Instructions for the task:
Retrieve each line that contains the word "Quingen" from the entries below.

• • • • •

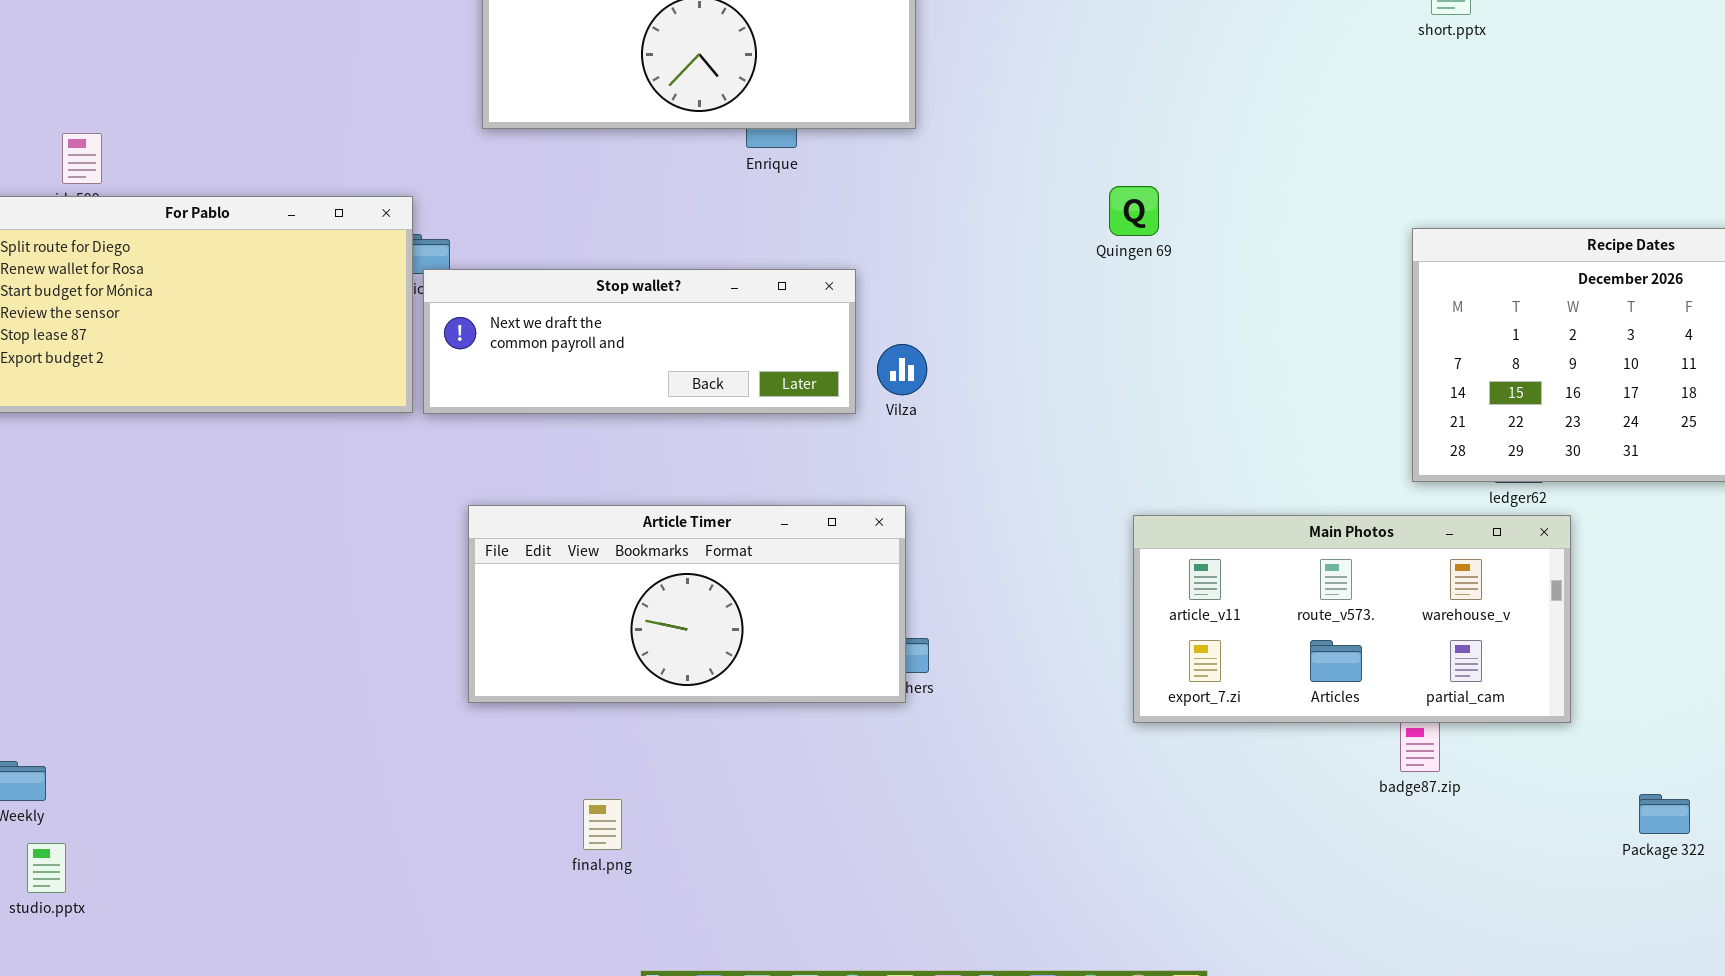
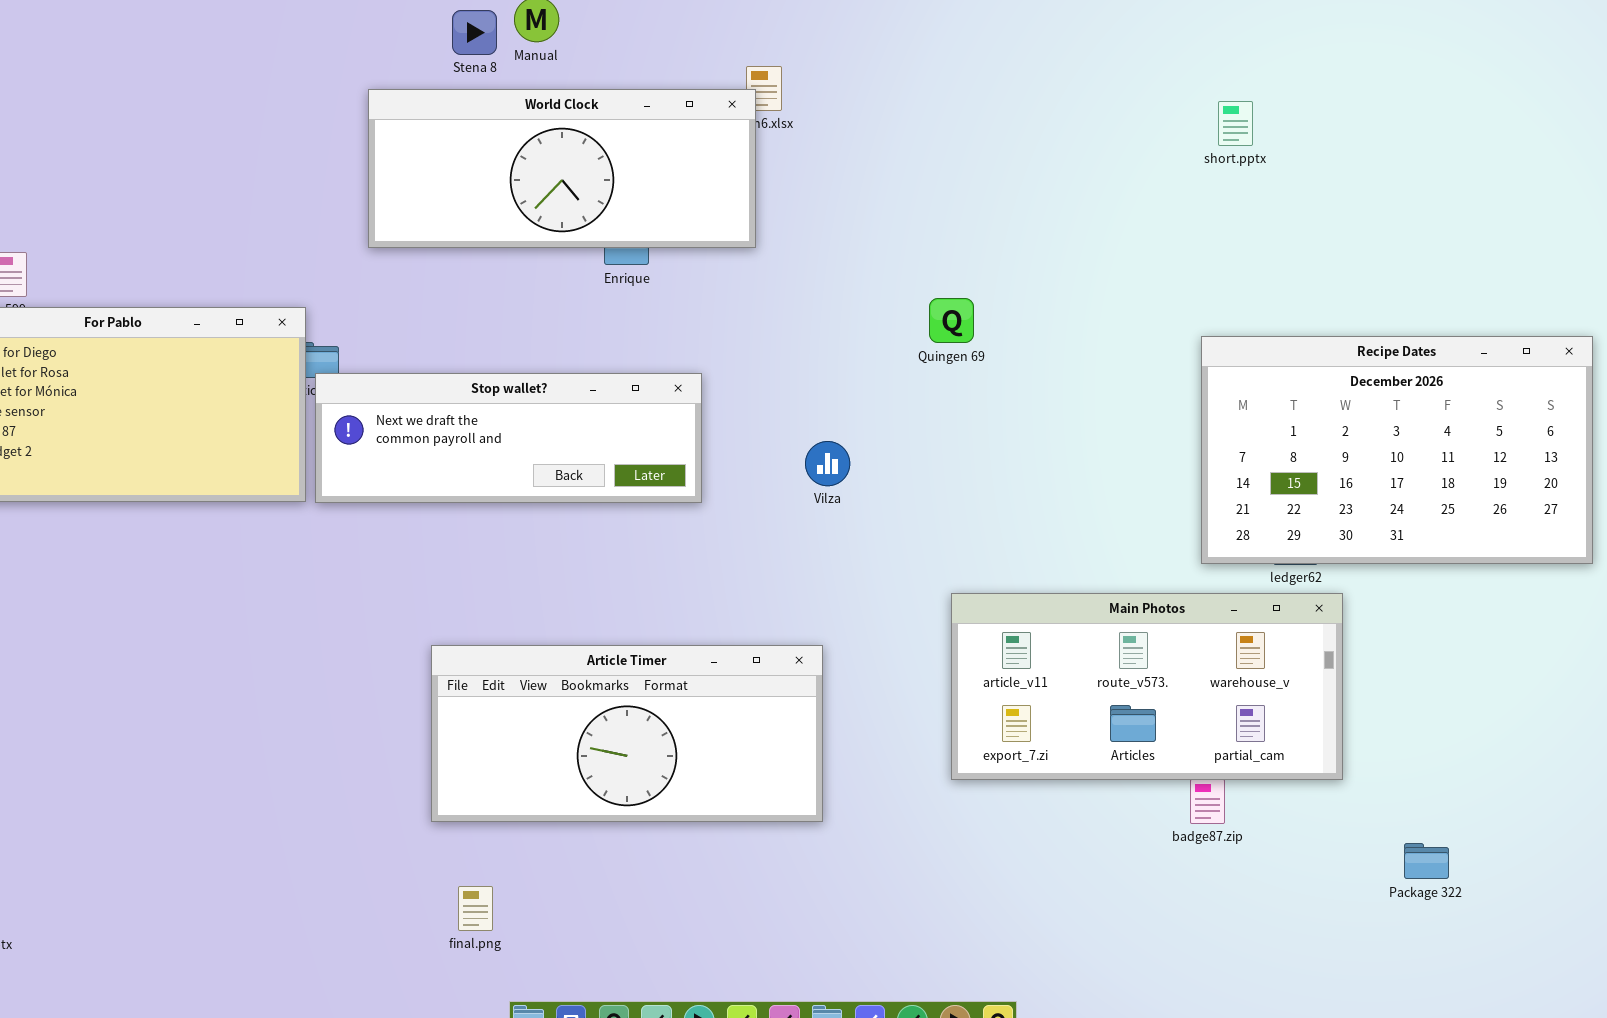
Vilza: [877,344,927,395] -> [805,441,850,486], moved
Article Timer: [468,505,906,703] -> [431,645,823,822], moved
final.png: [583,799,622,850] -> [458,886,493,931], moved

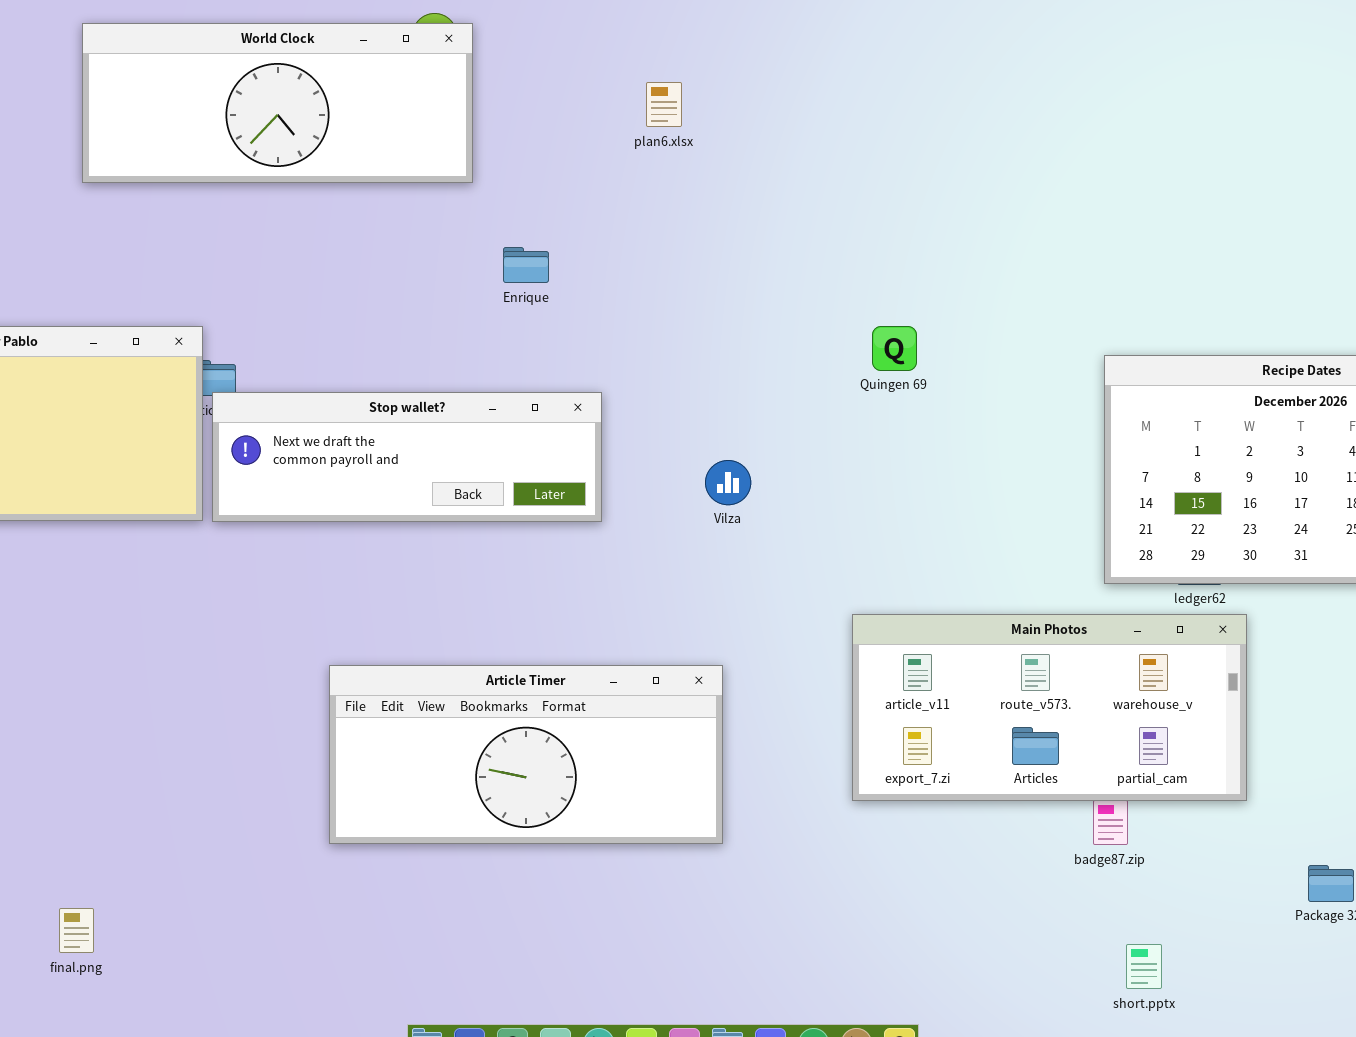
World Clock: [368,89,756,248] -> [82,23,473,183], moved
short.pptx: [1218,101,1253,146] -> [1126,944,1162,989], moved
Quingen 69: [929,298,974,343] -> [872,326,917,371], moved
final.png: [458,886,493,931] -> [59,908,94,953], moved

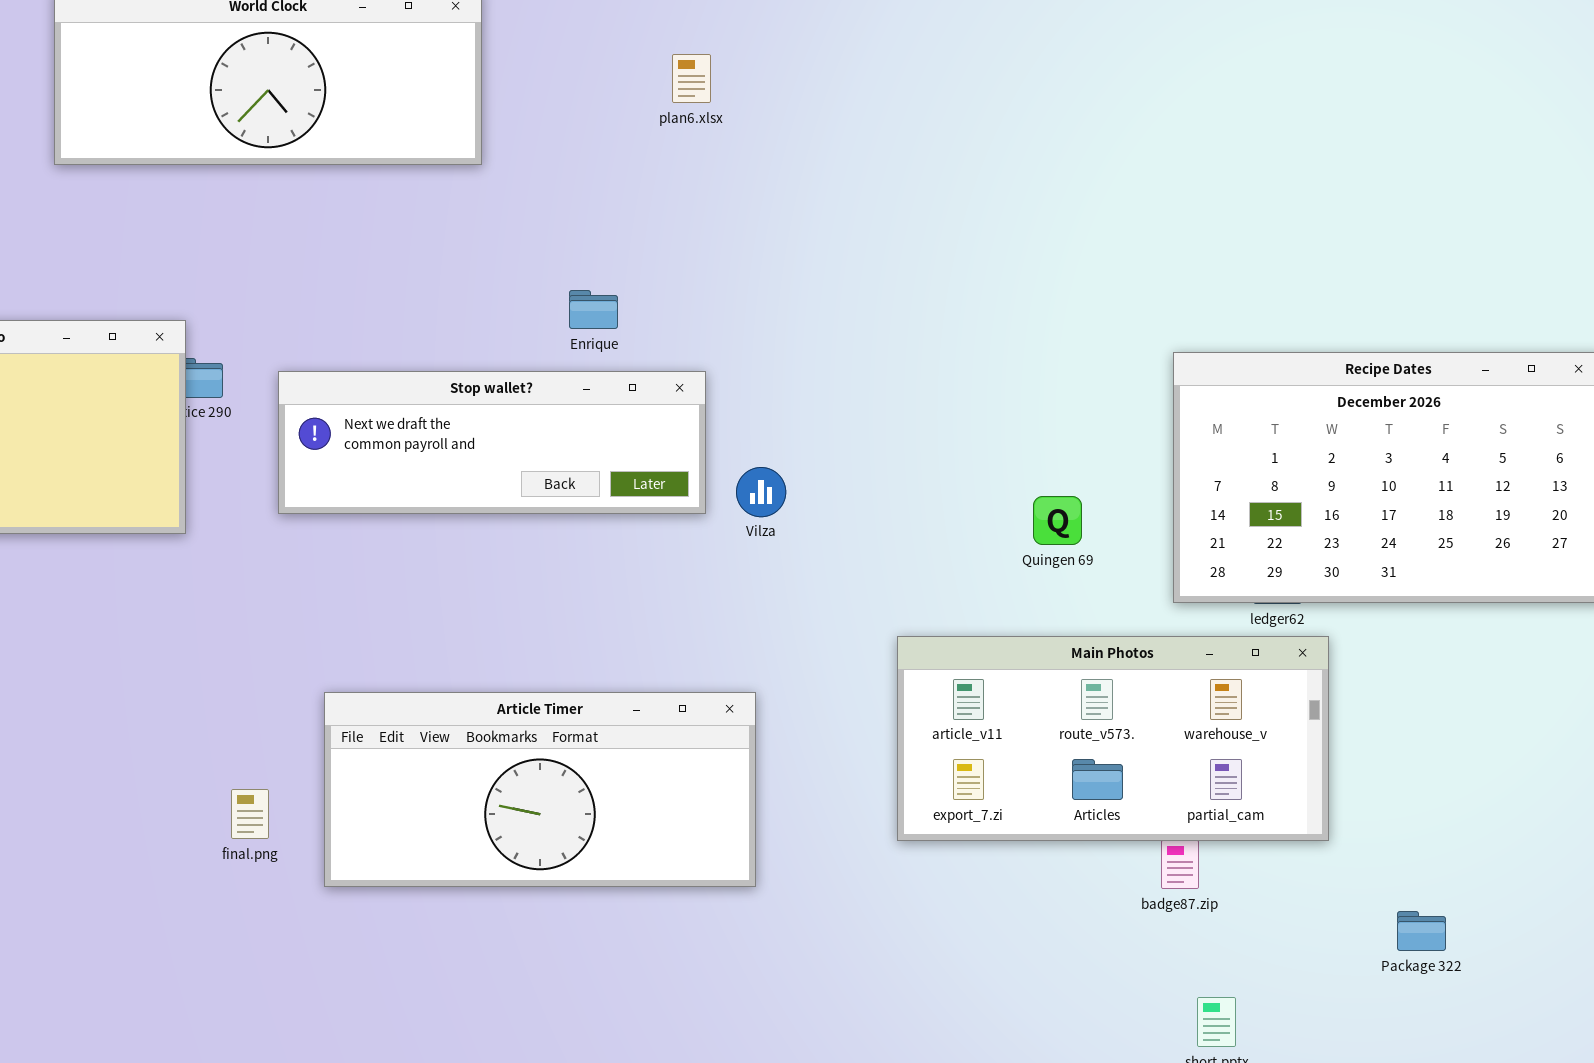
Enrique: [503,247,549,283] -> [569,290,618,329], moved
Quingen 69: [872,326,917,371] -> [1033,496,1082,545], moved
Stop wallet?: [212,392,602,522] -> [278,371,706,514], moved
final.png: [59,908,94,953] -> [231,789,269,839], moved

• • • • •

Response area:
Quingen 69: [929,298,974,343] -> [872,326,917,371], moved
Quingen 69: [872,326,917,371] -> [1033,496,1082,545], moved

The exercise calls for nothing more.